> _WHAT TO PRODUCE_: Which lines of the records below contain the word "domino"? Show each one.

##### MATERIAL PROVIDED

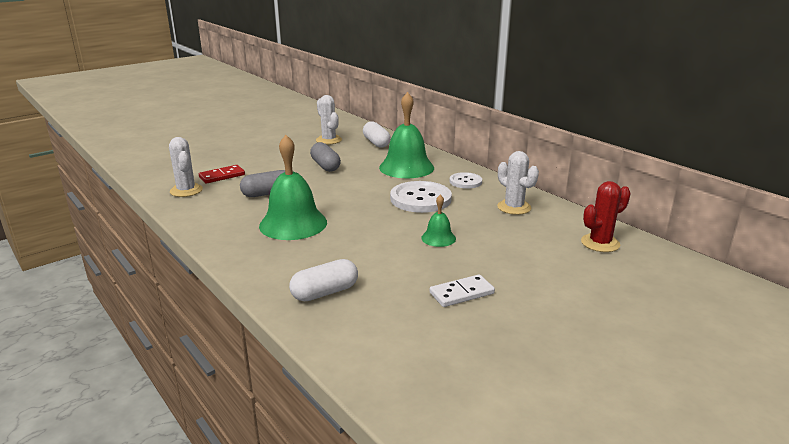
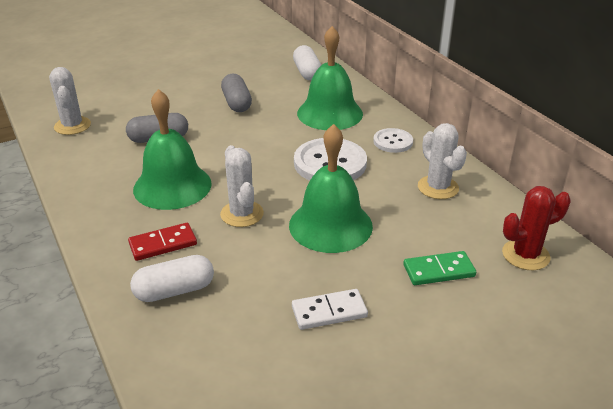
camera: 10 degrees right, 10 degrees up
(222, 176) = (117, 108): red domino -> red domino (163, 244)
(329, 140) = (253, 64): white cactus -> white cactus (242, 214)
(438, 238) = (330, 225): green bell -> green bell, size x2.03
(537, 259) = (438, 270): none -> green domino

##########

> _WRITTEN SOLUTION_:
(222, 176) = (117, 108): red domino -> red domino (163, 244)
(537, 259) = (438, 270): none -> green domino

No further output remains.